> Exercise aim: Retype nothing except the lines below from the one with "butelka/turkusowy <450,539> => nothing" through the one with "imbryk/brązowy <416,306> =>", exactly, with images left out.

> Dataset:
◆ ◆ ◆ ◆ ◆ ◆ ◆
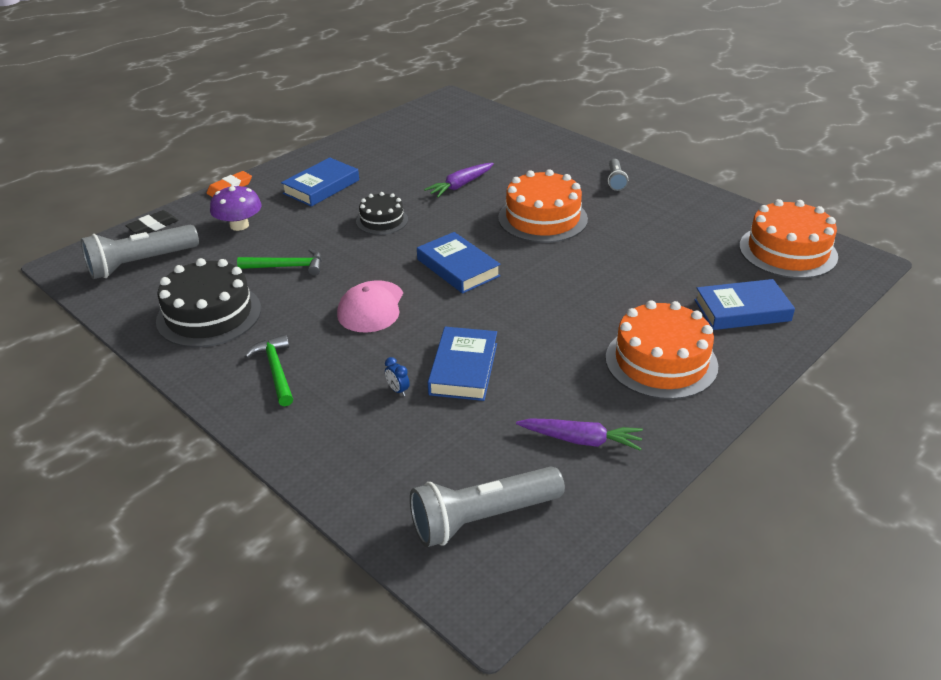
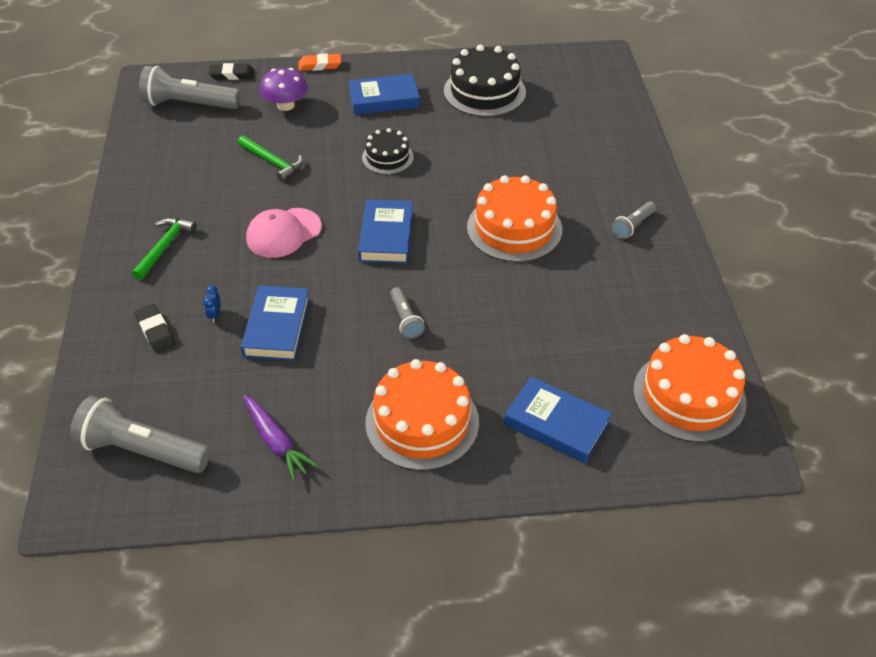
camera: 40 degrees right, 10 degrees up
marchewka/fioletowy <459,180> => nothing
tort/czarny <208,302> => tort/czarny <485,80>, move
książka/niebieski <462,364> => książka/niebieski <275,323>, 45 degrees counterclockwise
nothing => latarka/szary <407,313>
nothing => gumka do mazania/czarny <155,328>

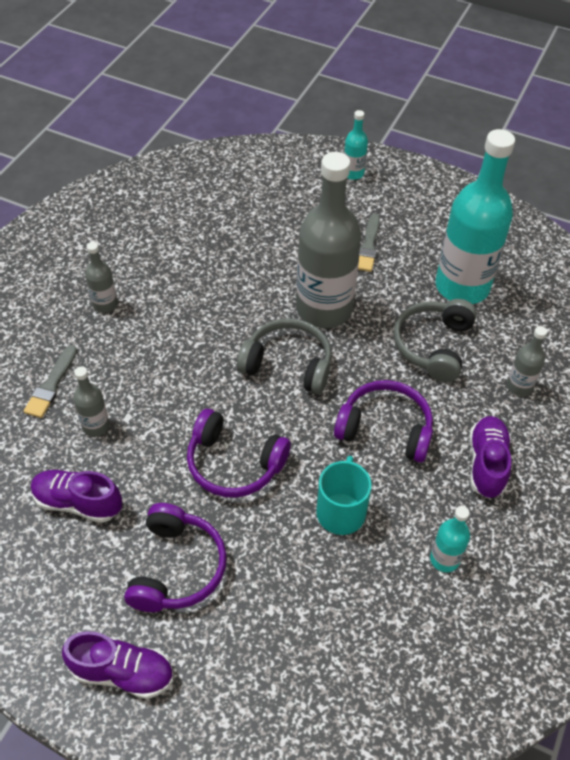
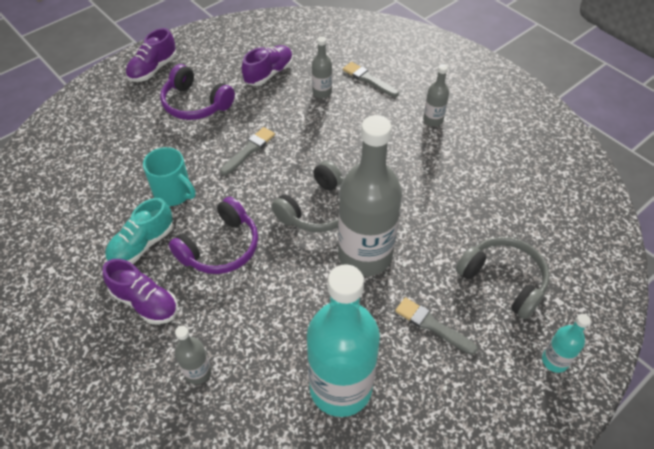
camera: 115 degrees right, 0 degrees up
słuchawki/szary <435,340> => słuchawki/szary <503,278>, move
słuchawki/fioletowy <239,453> => pędzel/szary <247,151>
butelka/turkusowy <450,539> => nothing
nothing => but/turkusowy <139,231>

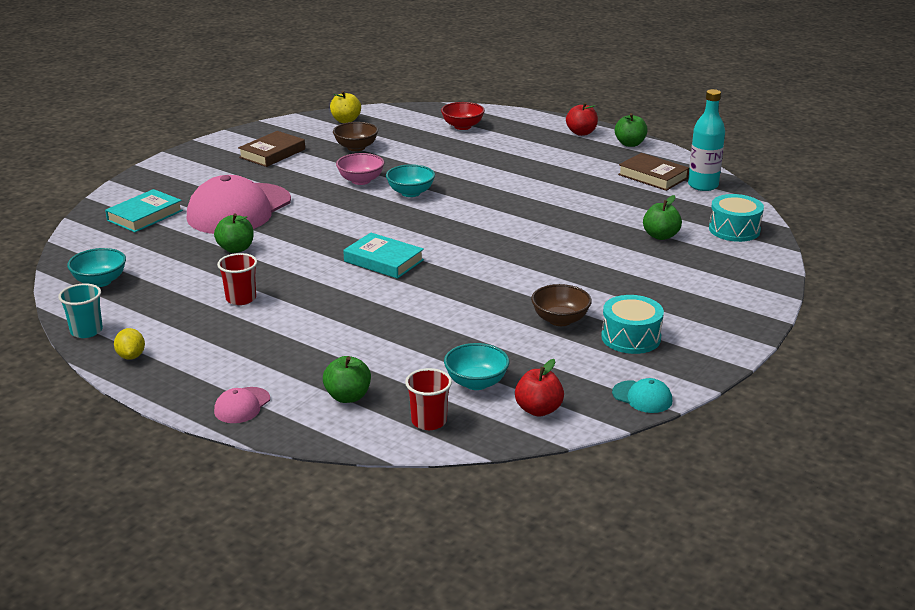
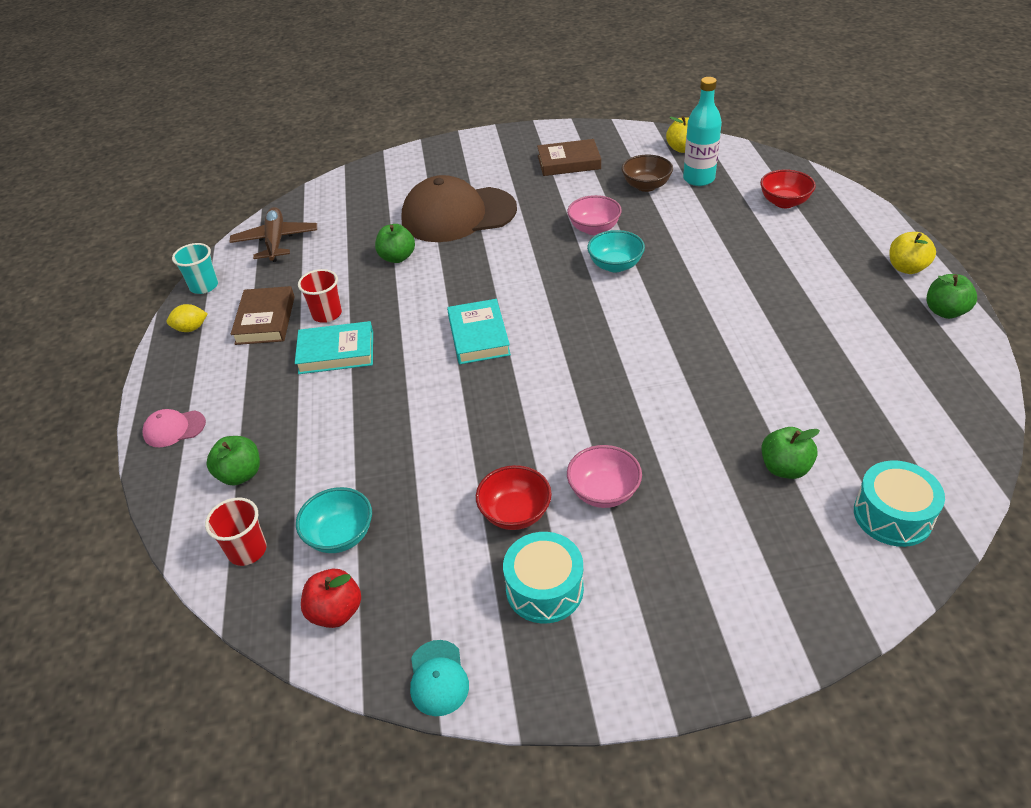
camera: 50 degrees right, 15 degrees up
butelka/turkusowy <706,140> => butelka/turkusowy <702,131>, move
jabłko/czerwony <582,119> => jabłko/żółty <913,253>
książka/brązowy <653,172> => książka/brązowy <263,315>, move
czapka/różowy <239,204> => czapka/brązowy <459,208>
książka/turkusowy <144,210> => książka/turkusowy <334,347>, move
miska/turkusowy <96,267> => samolot/brązowy <273,234>
miska/brązowy <561,305> => miska/czerwony <514,497>
cytryna/żółty <129,344> => cytryna/żółty <187,318>, 45 degrees clockwise
nothing => miska/różowy <604,476>

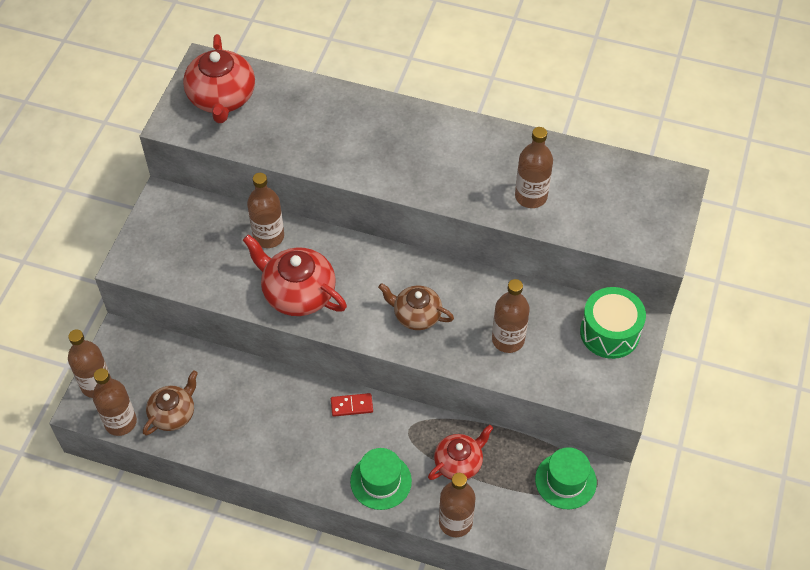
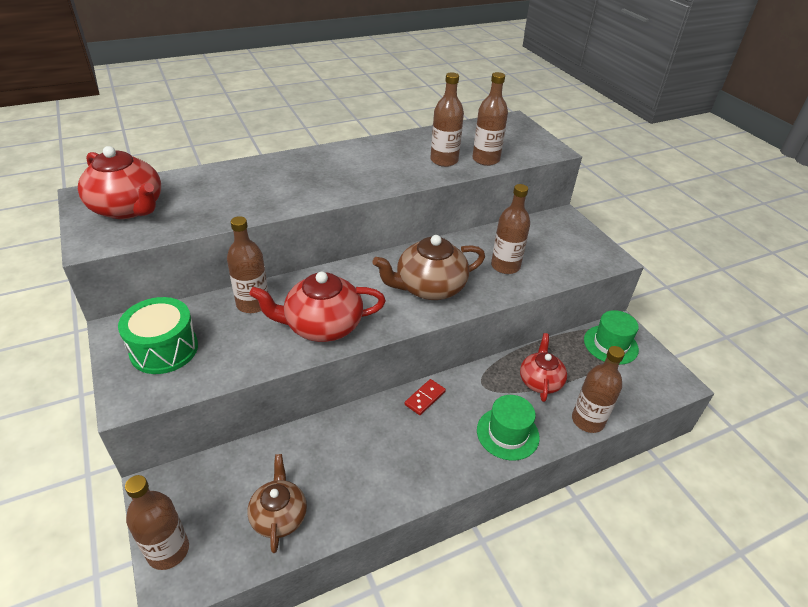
camera: 45 degrees left, 15 degrees down
imbryk/brązowy <416,306> => imbryk/brązowy <429,267>, x1.55
bęben/zielony <613,323> => bęben/zielony <158,335>, move
butelka/brązowy <114,402> => butelka/brązowy <490,119>, move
◆ ◆ ◆ ◆ ◆ ◆ ◆
> Solution for this task:
butelka/turkusowy <450,539> => nothing
nothing => but/turkusowy <139,231>

camera: 50 degrees right, 15 degrees up
butelka/turkusowy <706,140> => butelka/turkusowy <702,131>, move
jabłko/czerwony <582,119> => jabłko/żółty <913,253>
książka/brązowy <653,172> => książka/brązowy <263,315>, move
czapka/różowy <239,204> => czapka/brązowy <459,208>
książka/turkusowy <144,210> => książka/turkusowy <334,347>, move
miska/turkusowy <96,267> => samolot/brązowy <273,234>
miska/brązowy <561,305> => miska/czerwony <514,497>
cytryna/żółty <129,344> => cytryna/żółty <187,318>, 45 degrees clockwise
nothing => miska/różowy <604,476>

camera: 45 degrees left, 15 degrees down
imbryk/brązowy <416,306> => imbryk/brązowy <429,267>, x1.55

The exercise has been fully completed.